● **YOUR ASSIGNMENT**
Copy word for word the lines in the records below, starting at the line with "(478, 129) = (688, 171): turquoise" and ending at the line with "(131, 248) = (260, 290): pink". Skip the pictures.

● **MATERIAL PROVIDED**
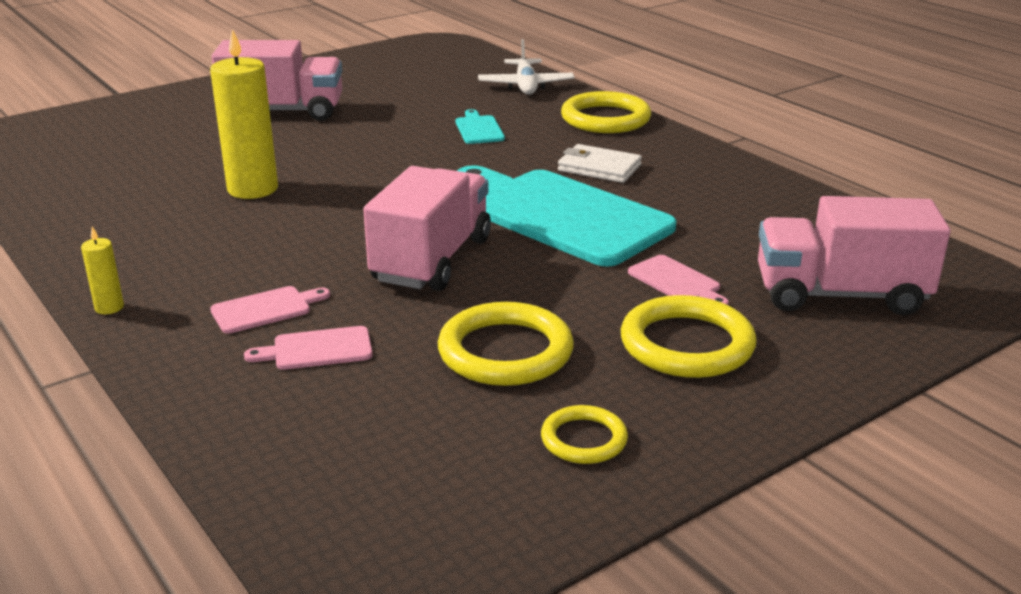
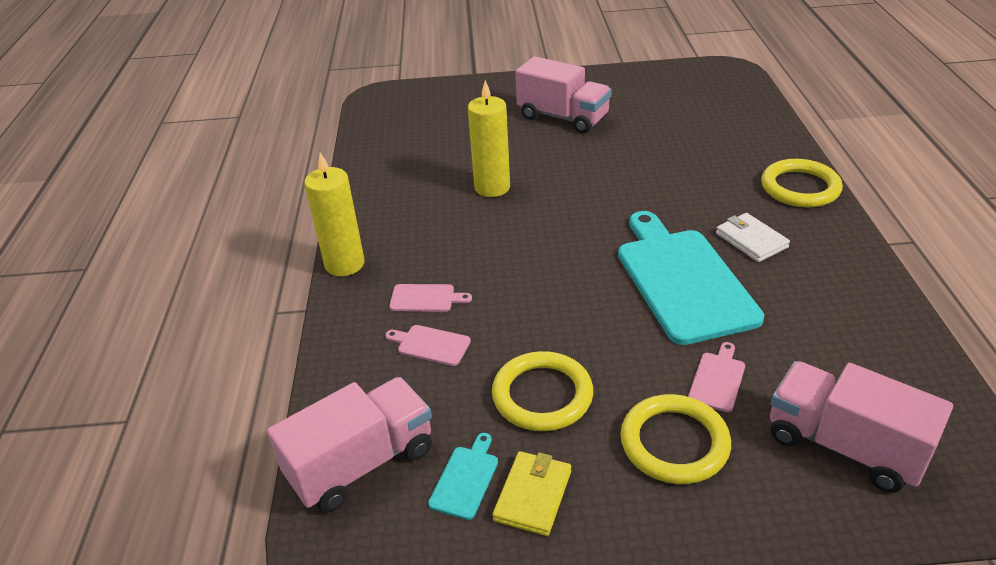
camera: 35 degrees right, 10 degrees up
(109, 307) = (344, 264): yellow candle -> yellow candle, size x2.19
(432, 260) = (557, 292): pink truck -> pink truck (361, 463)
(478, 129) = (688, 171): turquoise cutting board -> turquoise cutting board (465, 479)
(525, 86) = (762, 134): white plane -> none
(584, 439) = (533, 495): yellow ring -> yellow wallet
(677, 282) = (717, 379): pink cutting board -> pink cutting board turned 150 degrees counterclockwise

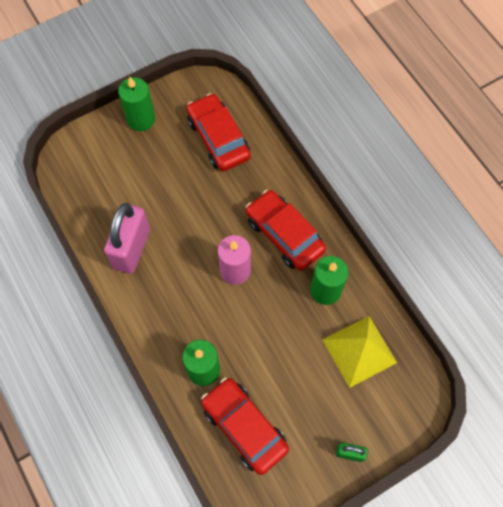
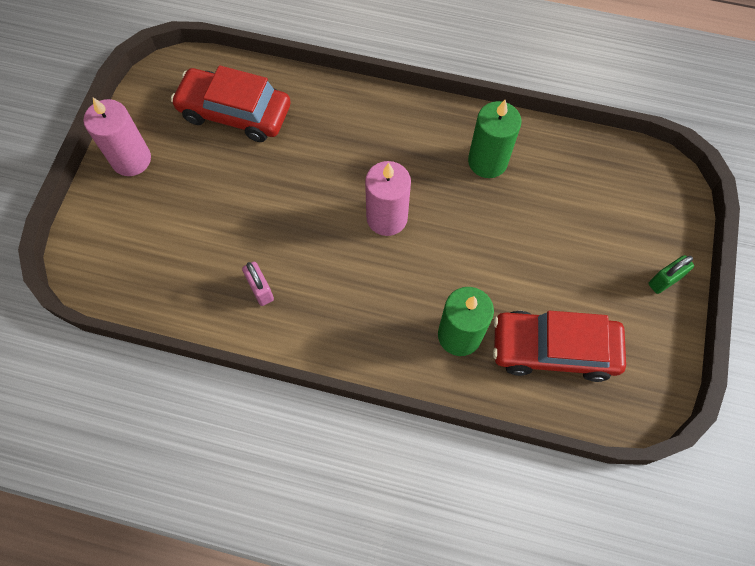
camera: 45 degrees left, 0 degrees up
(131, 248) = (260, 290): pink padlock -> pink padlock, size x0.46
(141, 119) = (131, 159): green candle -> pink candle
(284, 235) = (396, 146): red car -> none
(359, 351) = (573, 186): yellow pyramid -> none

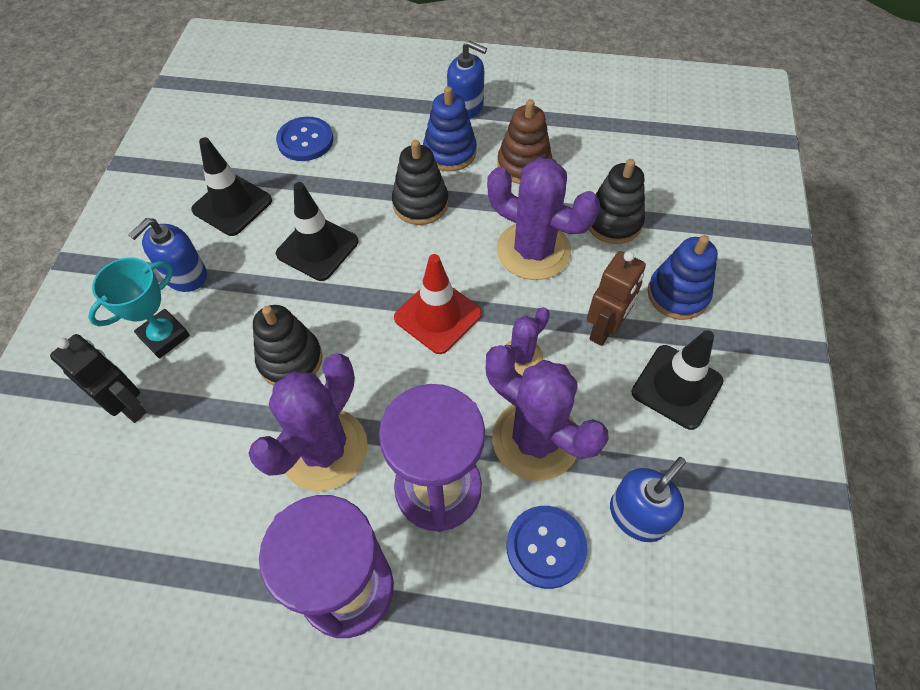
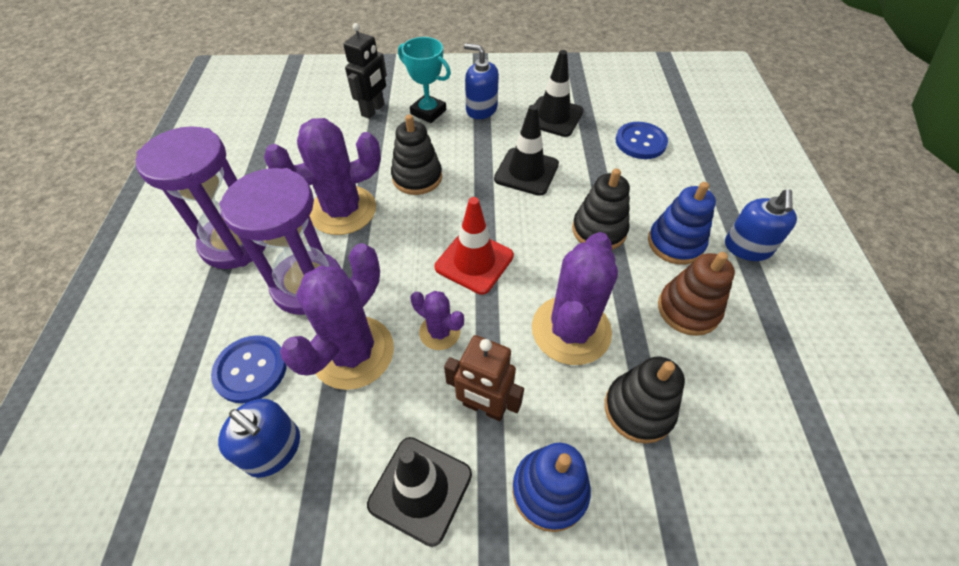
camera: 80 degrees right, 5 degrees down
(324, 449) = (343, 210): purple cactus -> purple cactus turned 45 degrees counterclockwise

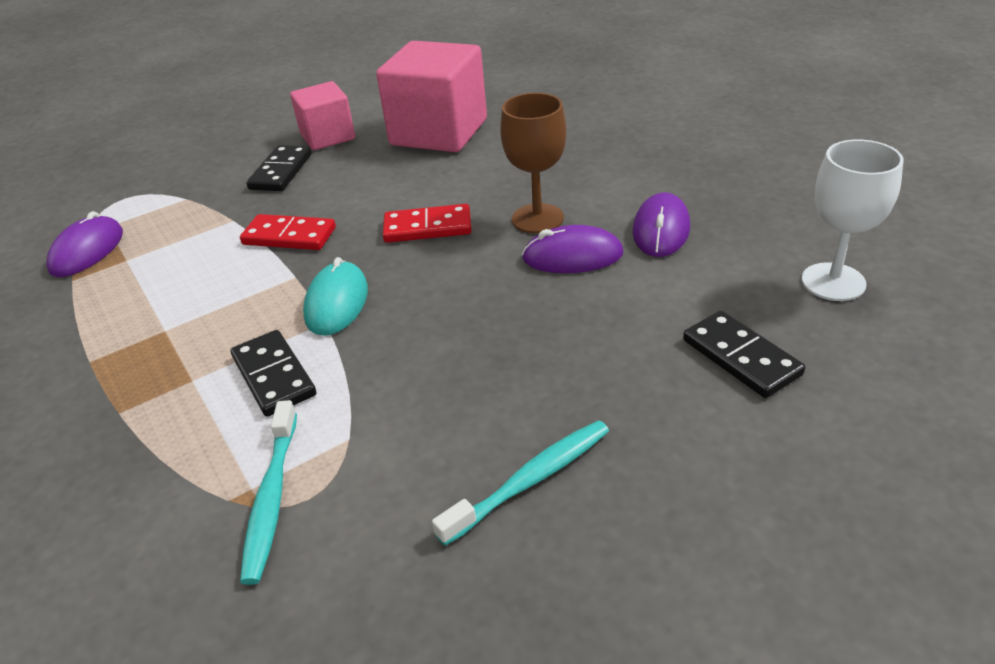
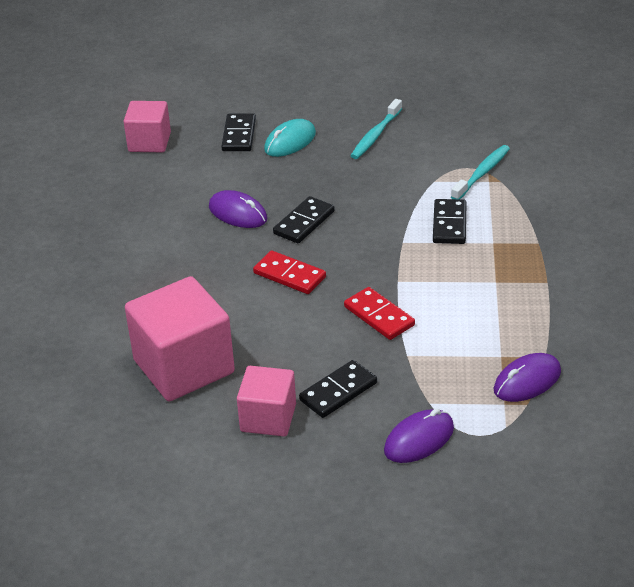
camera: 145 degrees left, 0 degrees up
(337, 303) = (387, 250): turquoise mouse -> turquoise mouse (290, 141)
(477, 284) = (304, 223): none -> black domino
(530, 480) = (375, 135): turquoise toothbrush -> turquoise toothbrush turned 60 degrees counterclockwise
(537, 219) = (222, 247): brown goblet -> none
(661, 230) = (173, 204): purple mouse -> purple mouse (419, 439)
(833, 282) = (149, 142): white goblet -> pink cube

● **YOUR RESPONSE**
(478, 129) = (688, 171): turquoise cutting board -> turquoise cutting board (465, 479)
(525, 86) = (762, 134): white plane -> none
(584, 439) = (533, 495): yellow ring -> yellow wallet
(677, 282) = (717, 379): pink cutting board -> pink cutting board turned 150 degrees counterclockwise

camera: 45 degrees left, 0 degrees up
(131, 248) = (260, 290): pink padlock -> pink padlock, size x0.46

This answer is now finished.